REQUIREMENT: Every entry below must be retyped exactly, and the pictures must be left out.

(Object tracking records)
=-=-=-=-=

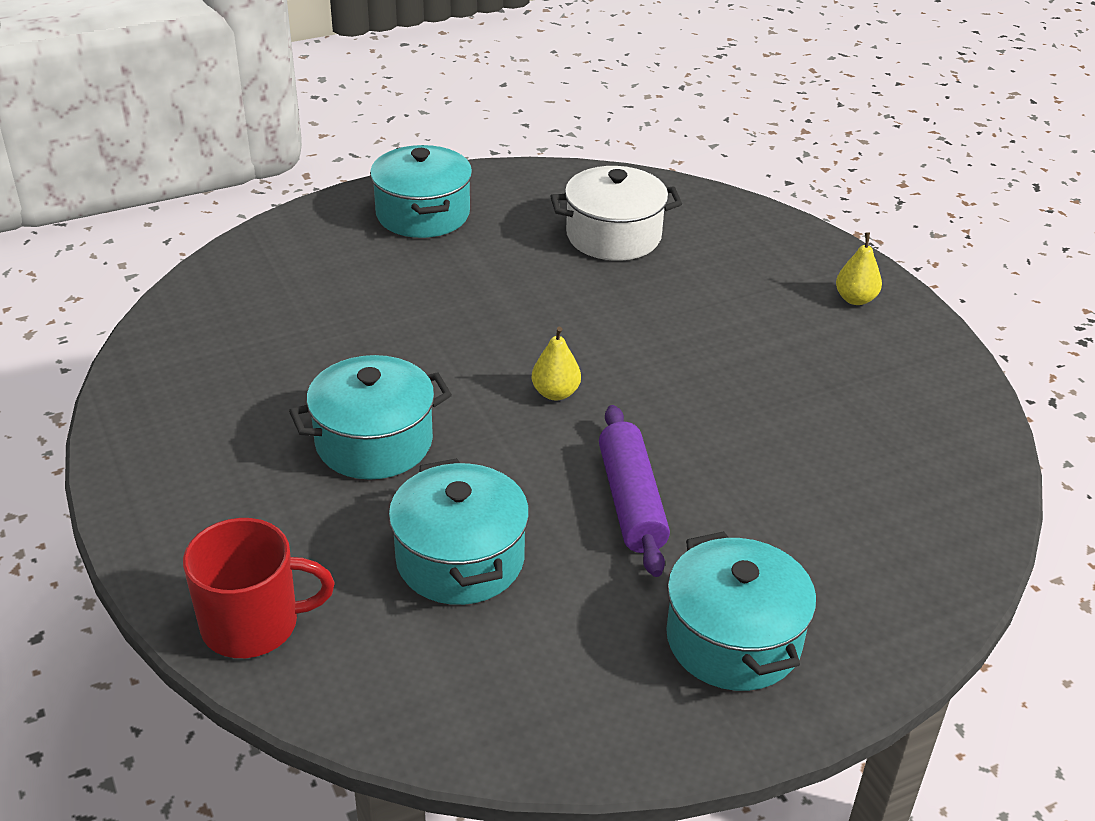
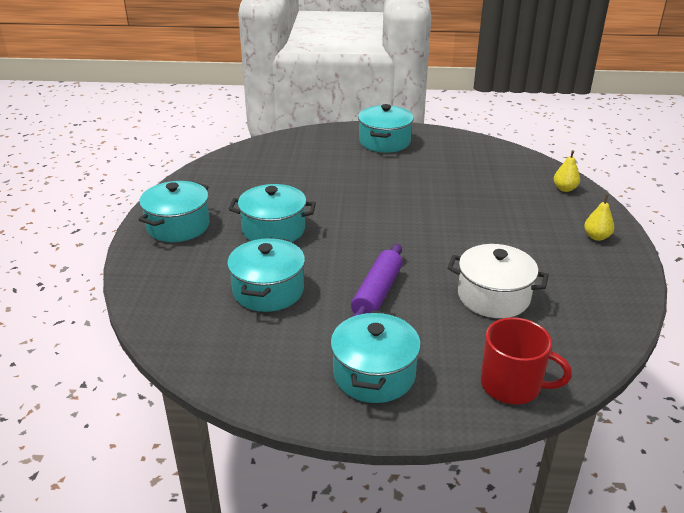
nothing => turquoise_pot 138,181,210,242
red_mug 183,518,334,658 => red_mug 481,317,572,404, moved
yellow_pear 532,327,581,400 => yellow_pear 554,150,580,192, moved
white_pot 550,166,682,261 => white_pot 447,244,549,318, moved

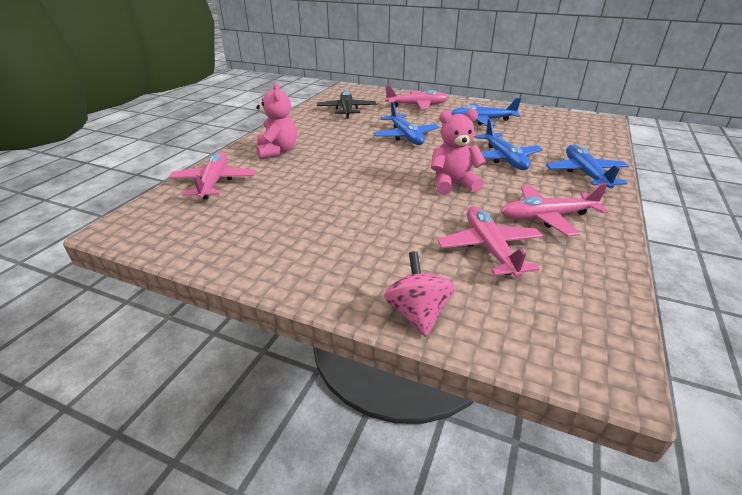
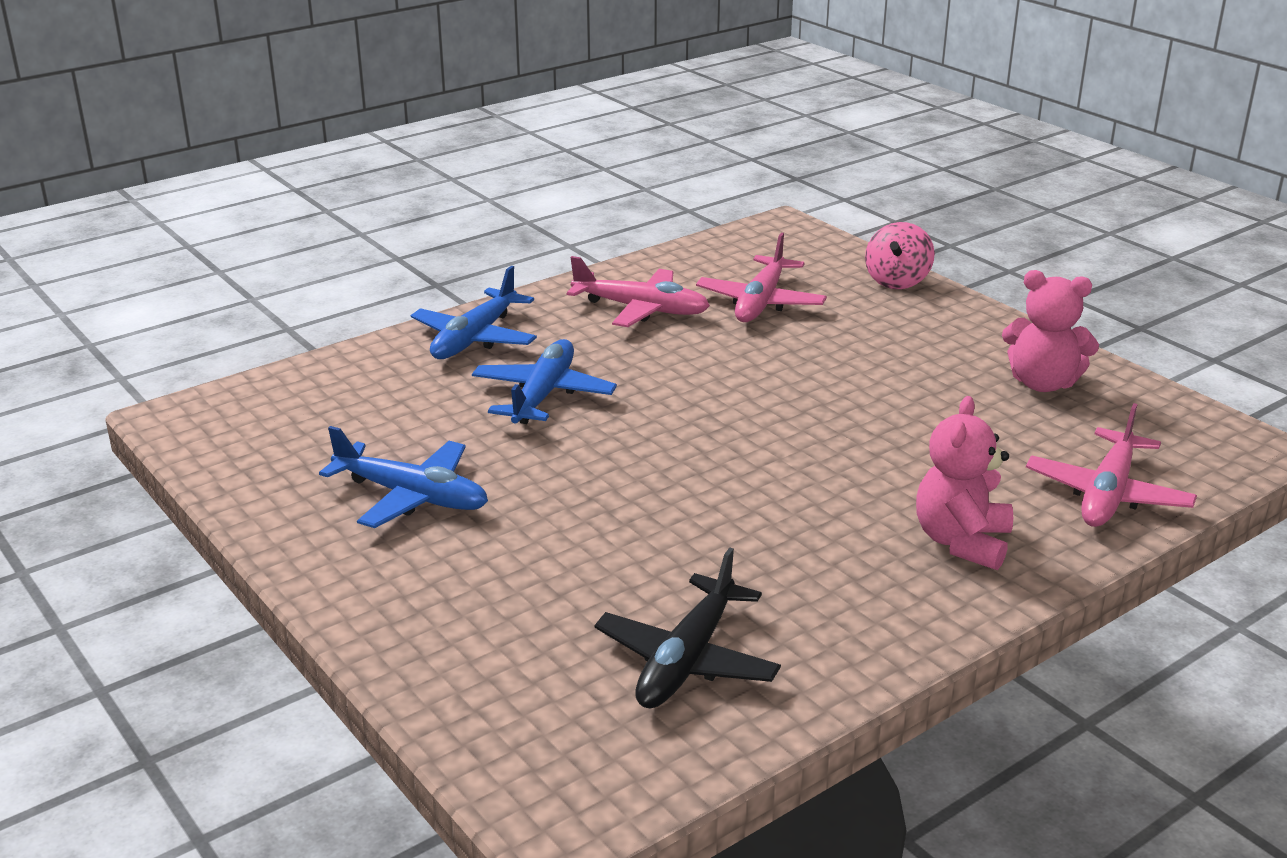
blue_plane 373,102,439,145 => nothing
pink_plane 385,86,449,109 => nothing
pink_teddy_bear 431,109,486,195 => pink_teddy_bear 1002,270,1099,392, moved

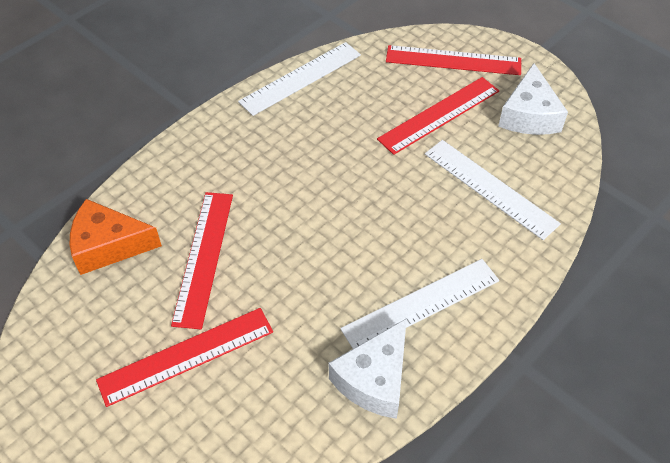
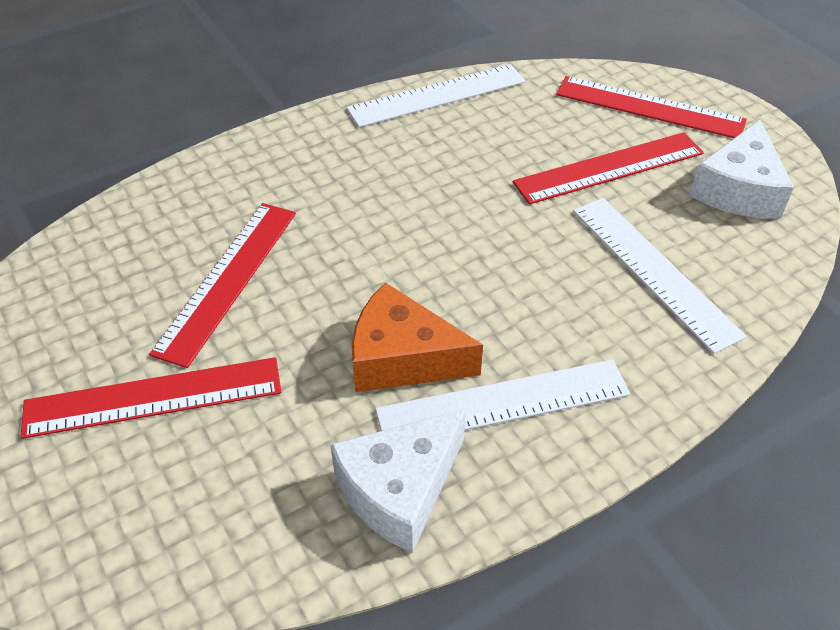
orange_cheese 70,199,162,275 => orange_cheese 352,282,483,392, moved

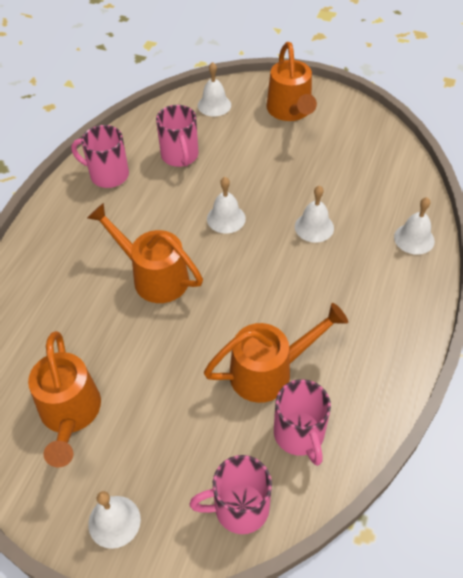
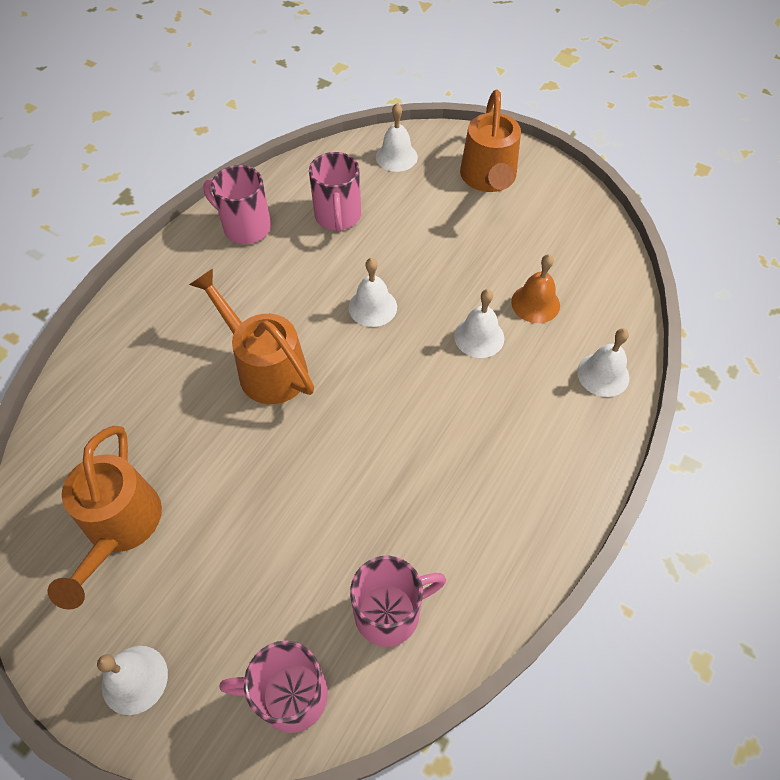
orange_watering_can 204,303,348,403 => nothing
nothing => orange_bell 511,254,560,323
pink_mug 274,379,331,466 => pink_mug 350,556,446,647, 105 degrees counterclockwise

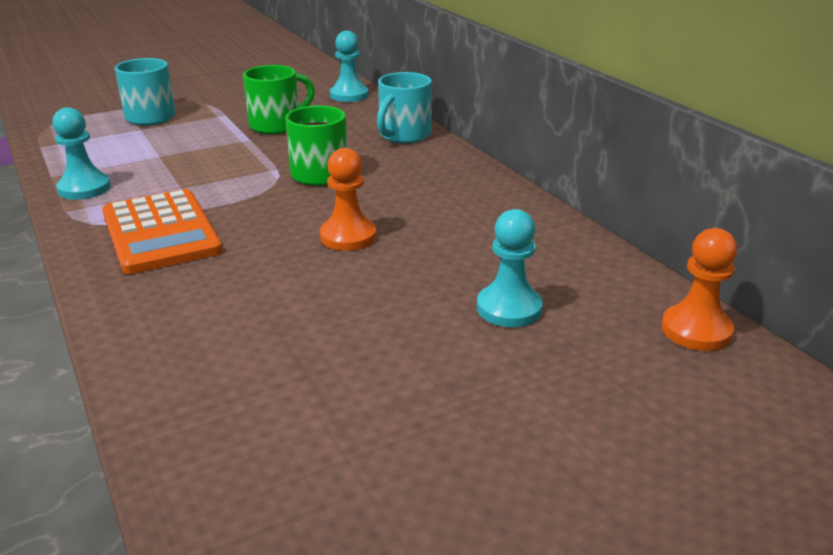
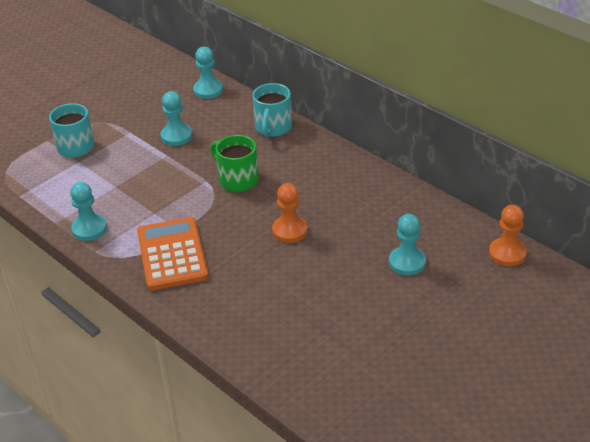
green_mug 243,65,315,134 => turquoise_pawn 161,91,192,146
orange_calculator 102,189,223,274 => orange_calculator 137,217,208,290, 150 degrees counterclockwise

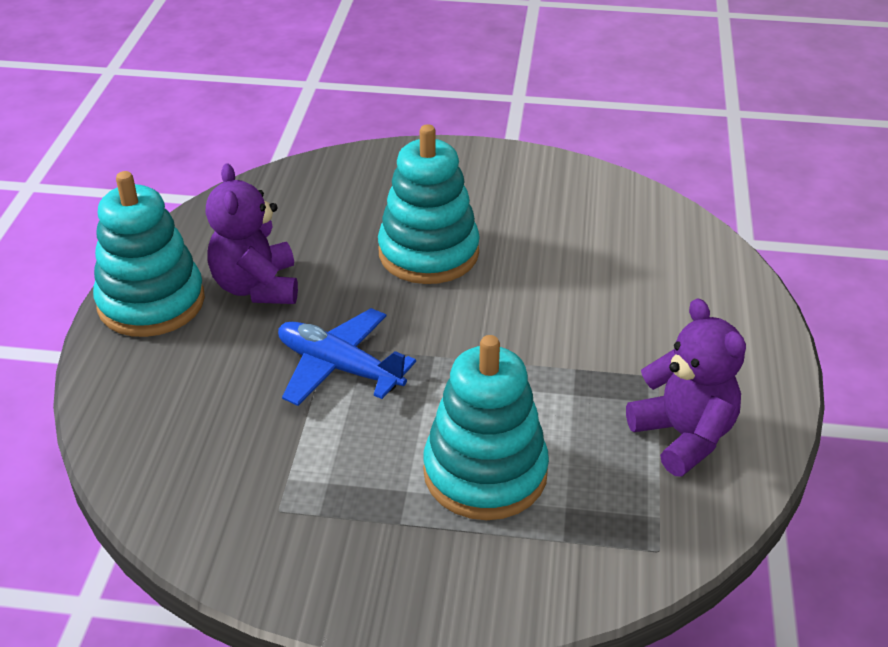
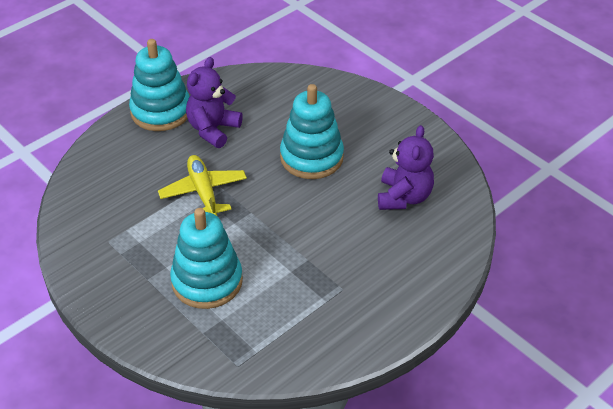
purple_teddy_bear 626,298,746,477 => purple_teddy_bear 378,125,434,210, moved
blue_plane 278,308,416,406 => yellow_plane 158,155,247,216

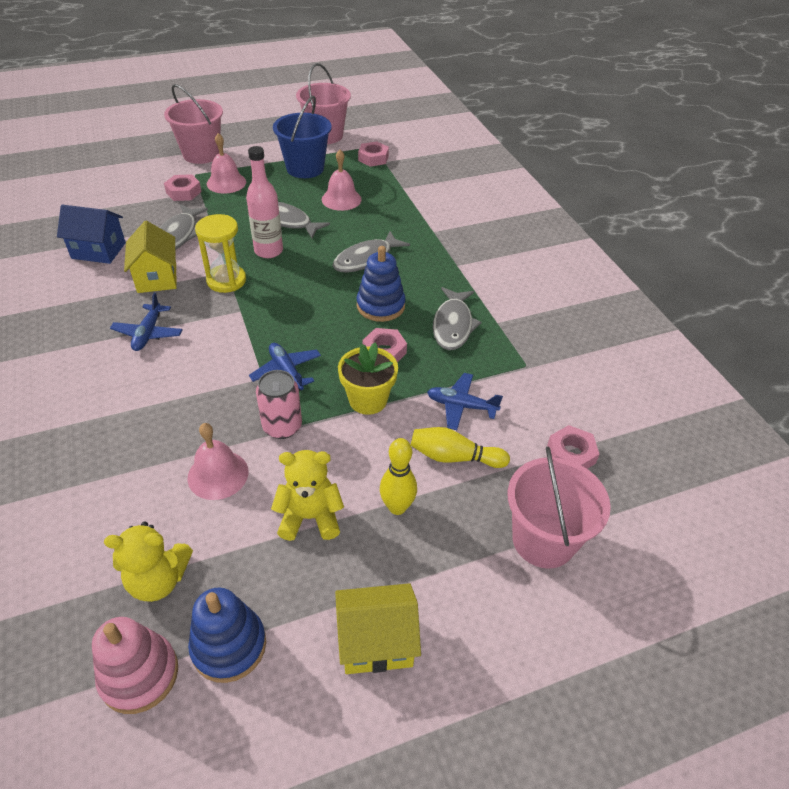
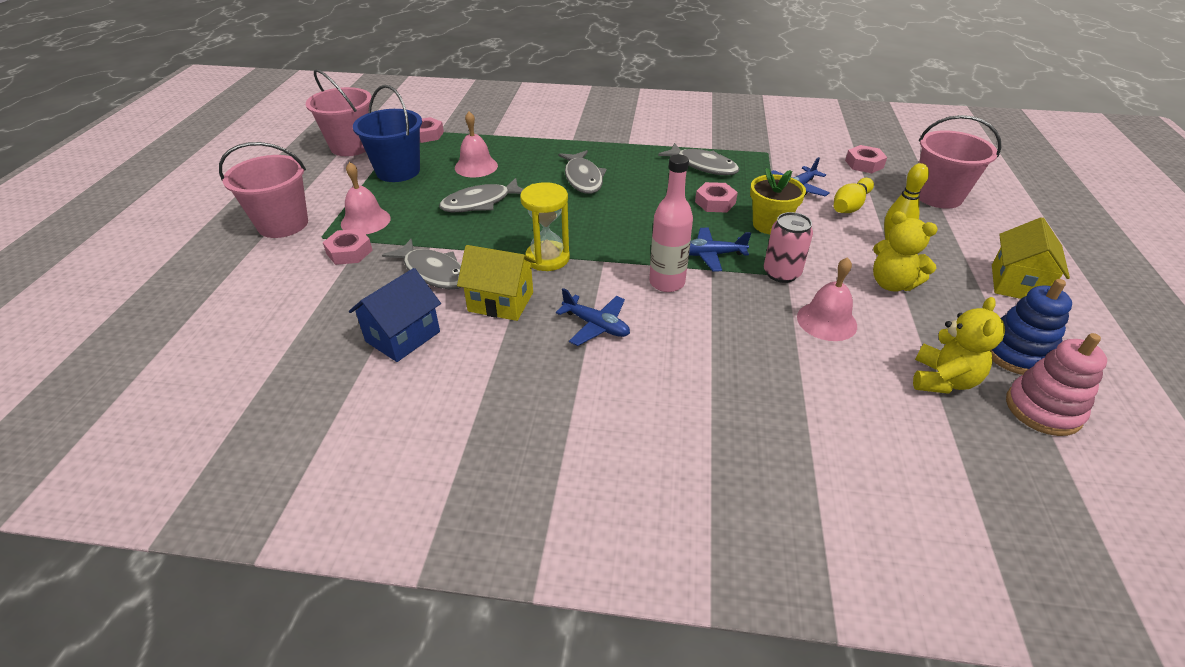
blue_stacking_toy 357,246,406,322 => nothing
pink_bottle 246,146,283,258 => pink_bottle 649,154,693,292, moved
yellow_teddy_bear 271,450,344,541 => yellow_teddy_bear 873,211,938,292, 75 degrees counterclockwise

=-=-=-=-=

FINAL ANSWER:
nothing => turquoise_pot 138,181,210,242
red_mug 183,518,334,658 => red_mug 481,317,572,404, moved
yellow_pear 532,327,581,400 => yellow_pear 554,150,580,192, moved
white_pot 550,166,682,261 => white_pot 447,244,549,318, moved

blue_plane 373,102,439,145 => nothing
pink_plane 385,86,449,109 => nothing
pink_teddy_bear 431,109,486,195 => pink_teddy_bear 1002,270,1099,392, moved

orange_cheese 70,199,162,275 => orange_cheese 352,282,483,392, moved

orange_watering_can 204,303,348,403 => nothing
nothing => orange_bell 511,254,560,323
pink_mug 274,379,331,466 => pink_mug 350,556,446,647, 105 degrees counterclockwise

green_mug 243,65,315,134 => turquoise_pawn 161,91,192,146
orange_calculator 102,189,223,274 => orange_calculator 137,217,208,290, 150 degrees counterclockwise

purple_teddy_bear 626,298,746,477 => purple_teddy_bear 378,125,434,210, moved
blue_plane 278,308,416,406 => yellow_plane 158,155,247,216

blue_stacking_toy 357,246,406,322 => nothing
pink_bottle 246,146,283,258 => pink_bottle 649,154,693,292, moved
yellow_teddy_bear 271,450,344,541 => yellow_teddy_bear 873,211,938,292, 75 degrees counterclockwise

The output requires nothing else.